Stored entries
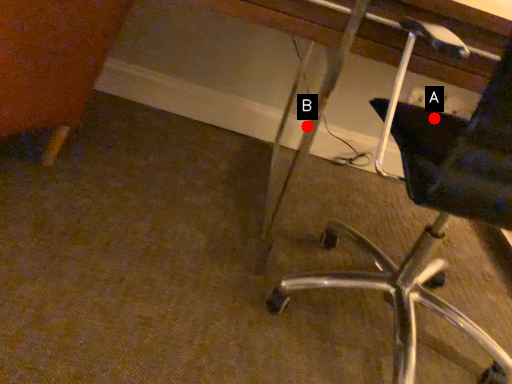
Question: Two points are circled on the image, labeled by A and B beside each circle. Which point is further to the camera?

Choices:
 (A) A is further
 (B) B is further

Answer: (B)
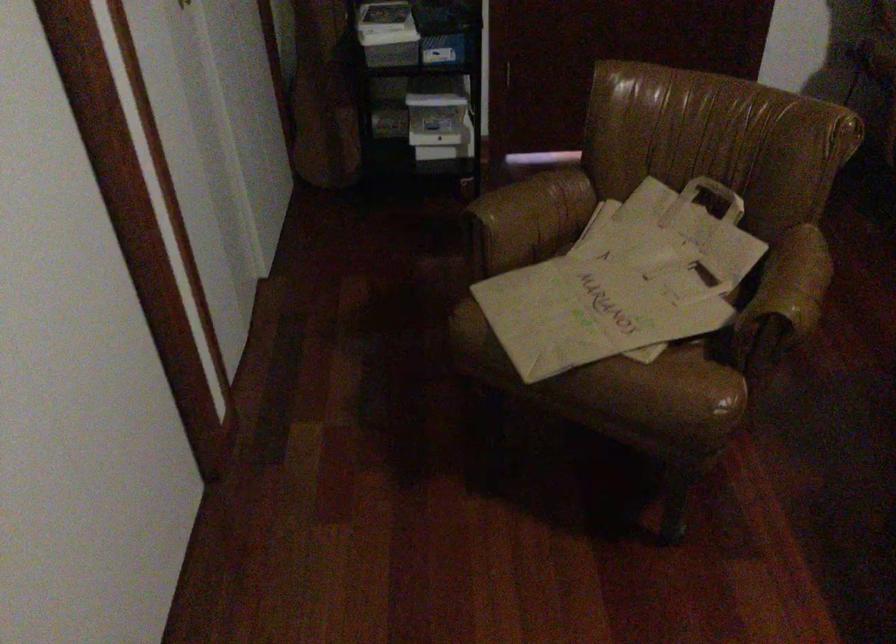
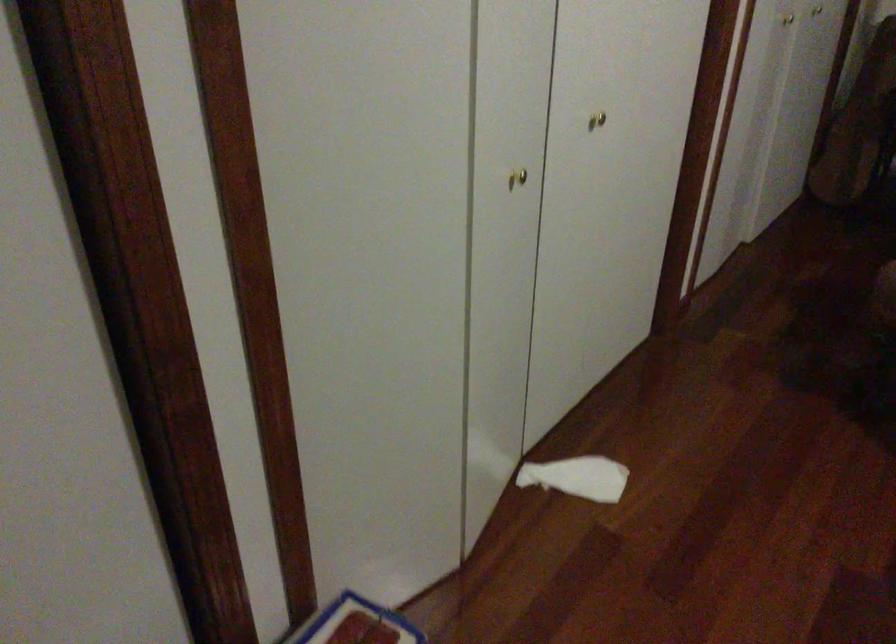
Question: The camera is either moving clockwise (left) or counter-clockwise (right) around the object. The first image is from the beginning of the video and the second image is from the end. Is the camera moving left or right when shooting the video?

Choices:
 (A) Left
 (B) Right

Answer: (B)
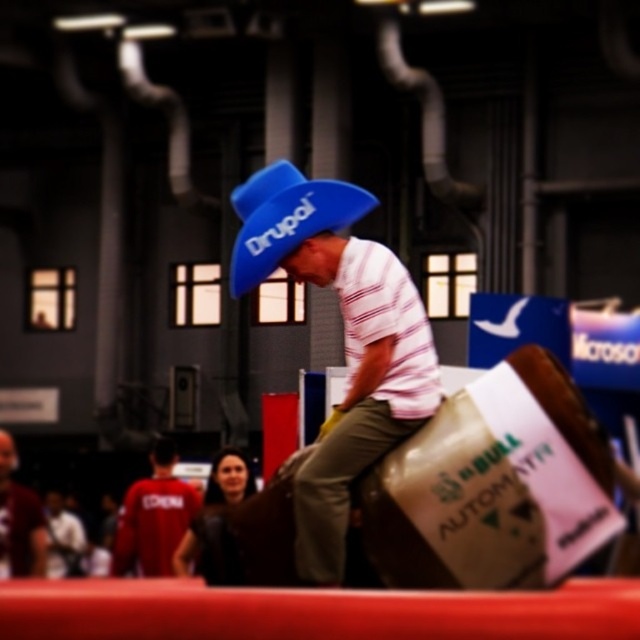
Does matte blue hat at center have a smaller size compared to red fabric shirt at lower left?

Correct, matte blue hat at center occupies less space than red fabric shirt at lower left.

Can you confirm if matte blue hat at center is positioned below red fabric shirt at lower left?

No, matte blue hat at center is not below red fabric shirt at lower left.

Is point (253, 220) more distant than point (129, 490)?

No, (253, 220) is closer to viewer.

What are the coordinates of `matte blue hat at center` in the screenshot? It's located at (344, 340).

Is red fabric shirt at lower left smaller than matte red shirt at left?

Indeed, red fabric shirt at lower left has a smaller size compared to matte red shirt at left.

Can you confirm if red fabric shirt at lower left is shorter than matte red shirt at left?

Incorrect, red fabric shirt at lower left's height does not fall short of matte red shirt at left's.

Between point (163, 452) and point (33, 506), which one is positioned behind?

The point (163, 452) is more distant.

Where is `red fabric shirt at lower left`? red fabric shirt at lower left is located at coordinates (154, 515).

Can you confirm if matte blue hat at center is positioned to the left of matte red shirt at left?

Incorrect, matte blue hat at center is not on the left side of matte red shirt at left.

Between point (406, 339) and point (33, 506), which one is positioned behind?

The point (33, 506) is behind.

Identify the location of matte blue hat at center. (344, 340).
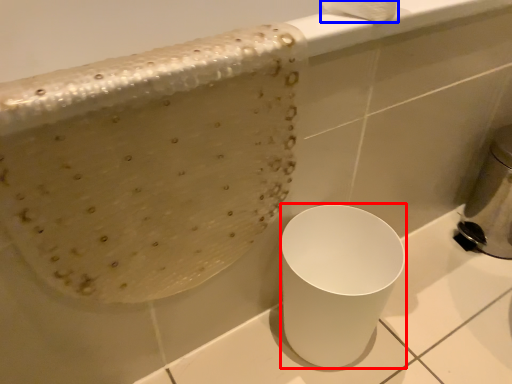
Question: Among these objects, which one is farthest to the camera, porcelain (highlighted by a red box) or toilet paper (highlighted by a blue box)?

Choices:
 (A) porcelain
 (B) toilet paper

Answer: (A)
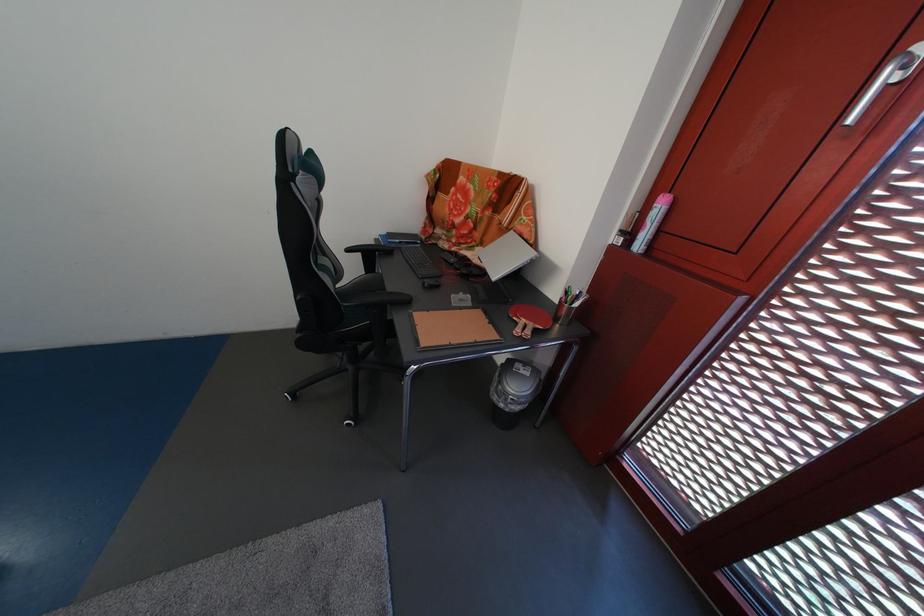
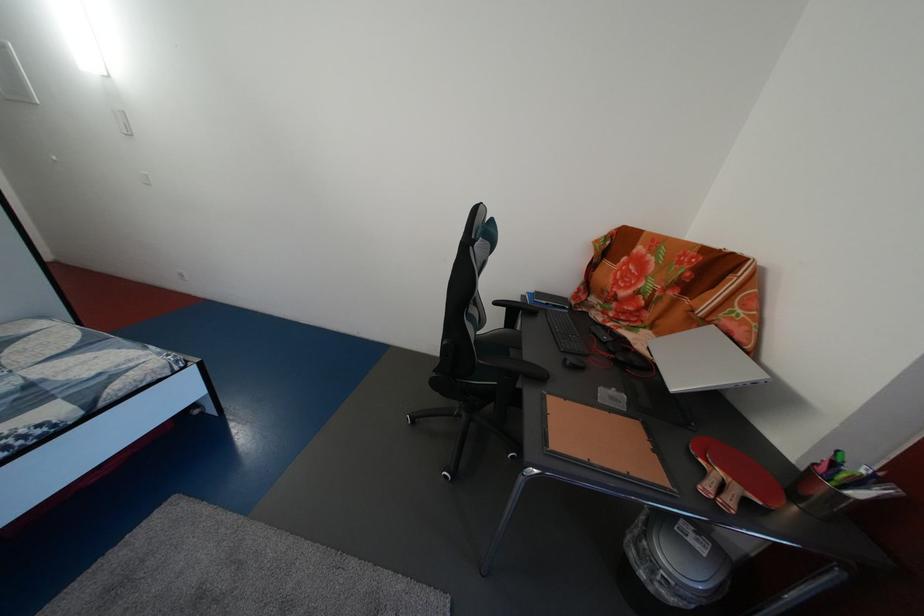
In the second image, find the point that corresponds to (434,290) in the first image.

(576, 367)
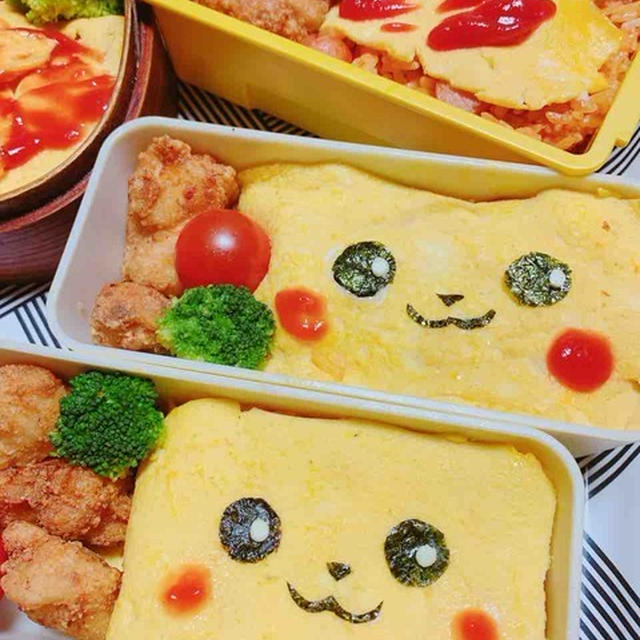
Locate an element on the screen. The width and height of the screenshot is (640, 640). wooden bowl is located at coordinates (33, 232).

• Exercise requirements:
Rewrite the lines from the line with "Between point (163, 452)" to the line with "of matte red shirt at left?", swapping "red fabric shirt" for "crimson cotton shirt" and leaving everything else as it is.

• Response to the task:
Between point (163, 452) and point (33, 506), which one is positioned behind?

The point (163, 452) is more distant.

Where is `crimson cotton shirt at lower left`? crimson cotton shirt at lower left is located at coordinates (154, 515).

Can you confirm if matte blue hat at center is positioned to the left of matte red shirt at left?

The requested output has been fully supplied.